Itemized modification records
=-=-=-=-=

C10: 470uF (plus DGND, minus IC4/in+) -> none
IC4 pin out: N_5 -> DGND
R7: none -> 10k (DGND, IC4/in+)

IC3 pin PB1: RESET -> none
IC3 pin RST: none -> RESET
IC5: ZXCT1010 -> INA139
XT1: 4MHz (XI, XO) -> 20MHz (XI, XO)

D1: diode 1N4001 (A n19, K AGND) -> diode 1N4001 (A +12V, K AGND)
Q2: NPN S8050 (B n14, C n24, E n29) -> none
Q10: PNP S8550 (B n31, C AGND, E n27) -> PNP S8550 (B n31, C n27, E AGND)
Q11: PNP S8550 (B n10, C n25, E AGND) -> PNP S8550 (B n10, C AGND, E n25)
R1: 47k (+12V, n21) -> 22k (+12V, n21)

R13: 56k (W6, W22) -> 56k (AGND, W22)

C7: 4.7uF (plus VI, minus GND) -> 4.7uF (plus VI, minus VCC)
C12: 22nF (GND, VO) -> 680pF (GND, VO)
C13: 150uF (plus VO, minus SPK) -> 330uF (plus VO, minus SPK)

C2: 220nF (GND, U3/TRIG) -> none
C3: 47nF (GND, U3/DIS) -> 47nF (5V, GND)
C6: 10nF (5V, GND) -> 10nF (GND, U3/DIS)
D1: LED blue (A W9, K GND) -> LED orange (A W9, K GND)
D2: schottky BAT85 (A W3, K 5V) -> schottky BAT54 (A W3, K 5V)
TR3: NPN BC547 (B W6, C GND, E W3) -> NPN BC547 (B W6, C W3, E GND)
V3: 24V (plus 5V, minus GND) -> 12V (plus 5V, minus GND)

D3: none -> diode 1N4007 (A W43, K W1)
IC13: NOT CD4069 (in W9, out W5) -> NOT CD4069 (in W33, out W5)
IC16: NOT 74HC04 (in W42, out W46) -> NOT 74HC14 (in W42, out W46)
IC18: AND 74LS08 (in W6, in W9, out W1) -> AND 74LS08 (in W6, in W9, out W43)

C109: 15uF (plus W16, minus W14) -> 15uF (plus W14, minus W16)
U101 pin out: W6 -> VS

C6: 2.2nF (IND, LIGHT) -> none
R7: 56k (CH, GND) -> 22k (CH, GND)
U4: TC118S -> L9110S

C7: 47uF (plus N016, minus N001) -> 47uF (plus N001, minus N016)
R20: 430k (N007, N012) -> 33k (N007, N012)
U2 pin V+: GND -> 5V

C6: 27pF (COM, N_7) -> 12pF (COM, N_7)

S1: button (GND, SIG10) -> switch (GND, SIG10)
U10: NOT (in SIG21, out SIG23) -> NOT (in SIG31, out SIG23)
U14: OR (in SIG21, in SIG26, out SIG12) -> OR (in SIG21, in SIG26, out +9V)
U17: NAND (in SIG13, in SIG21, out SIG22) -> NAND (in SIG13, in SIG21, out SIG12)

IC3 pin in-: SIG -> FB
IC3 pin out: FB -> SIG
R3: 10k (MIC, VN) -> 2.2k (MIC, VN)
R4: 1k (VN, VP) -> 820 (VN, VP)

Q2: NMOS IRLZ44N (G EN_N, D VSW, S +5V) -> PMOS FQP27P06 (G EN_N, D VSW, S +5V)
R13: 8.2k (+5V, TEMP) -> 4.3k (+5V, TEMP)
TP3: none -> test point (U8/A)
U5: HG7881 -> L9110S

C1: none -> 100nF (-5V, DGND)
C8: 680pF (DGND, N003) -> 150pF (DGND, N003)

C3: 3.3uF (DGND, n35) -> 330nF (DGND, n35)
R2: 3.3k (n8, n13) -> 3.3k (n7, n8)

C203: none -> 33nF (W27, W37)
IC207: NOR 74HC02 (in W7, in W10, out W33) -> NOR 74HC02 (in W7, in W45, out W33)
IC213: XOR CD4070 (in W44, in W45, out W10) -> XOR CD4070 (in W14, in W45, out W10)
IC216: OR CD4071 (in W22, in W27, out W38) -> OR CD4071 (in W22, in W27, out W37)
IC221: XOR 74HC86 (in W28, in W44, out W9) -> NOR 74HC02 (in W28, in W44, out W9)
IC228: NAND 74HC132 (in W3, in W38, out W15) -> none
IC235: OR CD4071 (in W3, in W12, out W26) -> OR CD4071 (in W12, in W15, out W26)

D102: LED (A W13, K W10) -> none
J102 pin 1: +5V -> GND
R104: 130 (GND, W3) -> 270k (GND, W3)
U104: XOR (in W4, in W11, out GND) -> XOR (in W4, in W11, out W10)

=-=-=-=-=

§ **The task**
Give the data again in full, keeping every line as it was.

§ **Task result**
C10: 470uF (plus DGND, minus IC4/in+) -> none
IC4 pin out: N_5 -> DGND
R7: none -> 10k (DGND, IC4/in+)

IC3 pin PB1: RESET -> none
IC3 pin RST: none -> RESET
IC5: ZXCT1010 -> INA139
XT1: 4MHz (XI, XO) -> 20MHz (XI, XO)

D1: diode 1N4001 (A n19, K AGND) -> diode 1N4001 (A +12V, K AGND)
Q2: NPN S8050 (B n14, C n24, E n29) -> none
Q10: PNP S8550 (B n31, C AGND, E n27) -> PNP S8550 (B n31, C n27, E AGND)
Q11: PNP S8550 (B n10, C n25, E AGND) -> PNP S8550 (B n10, C AGND, E n25)
R1: 47k (+12V, n21) -> 22k (+12V, n21)

R13: 56k (W6, W22) -> 56k (AGND, W22)

C7: 4.7uF (plus VI, minus GND) -> 4.7uF (plus VI, minus VCC)
C12: 22nF (GND, VO) -> 680pF (GND, VO)
C13: 150uF (plus VO, minus SPK) -> 330uF (plus VO, minus SPK)

C2: 220nF (GND, U3/TRIG) -> none
C3: 47nF (GND, U3/DIS) -> 47nF (5V, GND)
C6: 10nF (5V, GND) -> 10nF (GND, U3/DIS)
D1: LED blue (A W9, K GND) -> LED orange (A W9, K GND)
D2: schottky BAT85 (A W3, K 5V) -> schottky BAT54 (A W3, K 5V)
TR3: NPN BC547 (B W6, C GND, E W3) -> NPN BC547 (B W6, C W3, E GND)
V3: 24V (plus 5V, minus GND) -> 12V (plus 5V, minus GND)

D3: none -> diode 1N4007 (A W43, K W1)
IC13: NOT CD4069 (in W9, out W5) -> NOT CD4069 (in W33, out W5)
IC16: NOT 74HC04 (in W42, out W46) -> NOT 74HC14 (in W42, out W46)
IC18: AND 74LS08 (in W6, in W9, out W1) -> AND 74LS08 (in W6, in W9, out W43)

C109: 15uF (plus W16, minus W14) -> 15uF (plus W14, minus W16)
U101 pin out: W6 -> VS

C6: 2.2nF (IND, LIGHT) -> none
R7: 56k (CH, GND) -> 22k (CH, GND)
U4: TC118S -> L9110S

C7: 47uF (plus N016, minus N001) -> 47uF (plus N001, minus N016)
R20: 430k (N007, N012) -> 33k (N007, N012)
U2 pin V+: GND -> 5V

C6: 27pF (COM, N_7) -> 12pF (COM, N_7)

S1: button (GND, SIG10) -> switch (GND, SIG10)
U10: NOT (in SIG21, out SIG23) -> NOT (in SIG31, out SIG23)
U14: OR (in SIG21, in SIG26, out SIG12) -> OR (in SIG21, in SIG26, out +9V)
U17: NAND (in SIG13, in SIG21, out SIG22) -> NAND (in SIG13, in SIG21, out SIG12)

IC3 pin in-: SIG -> FB
IC3 pin out: FB -> SIG
R3: 10k (MIC, VN) -> 2.2k (MIC, VN)
R4: 1k (VN, VP) -> 820 (VN, VP)

Q2: NMOS IRLZ44N (G EN_N, D VSW, S +5V) -> PMOS FQP27P06 (G EN_N, D VSW, S +5V)
R13: 8.2k (+5V, TEMP) -> 4.3k (+5V, TEMP)
TP3: none -> test point (U8/A)
U5: HG7881 -> L9110S

C1: none -> 100nF (-5V, DGND)
C8: 680pF (DGND, N003) -> 150pF (DGND, N003)

C3: 3.3uF (DGND, n35) -> 330nF (DGND, n35)
R2: 3.3k (n8, n13) -> 3.3k (n7, n8)

C203: none -> 33nF (W27, W37)
IC207: NOR 74HC02 (in W7, in W10, out W33) -> NOR 74HC02 (in W7, in W45, out W33)
IC213: XOR CD4070 (in W44, in W45, out W10) -> XOR CD4070 (in W14, in W45, out W10)
IC216: OR CD4071 (in W22, in W27, out W38) -> OR CD4071 (in W22, in W27, out W37)
IC221: XOR 74HC86 (in W28, in W44, out W9) -> NOR 74HC02 (in W28, in W44, out W9)
IC228: NAND 74HC132 (in W3, in W38, out W15) -> none
IC235: OR CD4071 (in W3, in W12, out W26) -> OR CD4071 (in W12, in W15, out W26)

D102: LED (A W13, K W10) -> none
J102 pin 1: +5V -> GND
R104: 130 (GND, W3) -> 270k (GND, W3)
U104: XOR (in W4, in W11, out GND) -> XOR (in W4, in W11, out W10)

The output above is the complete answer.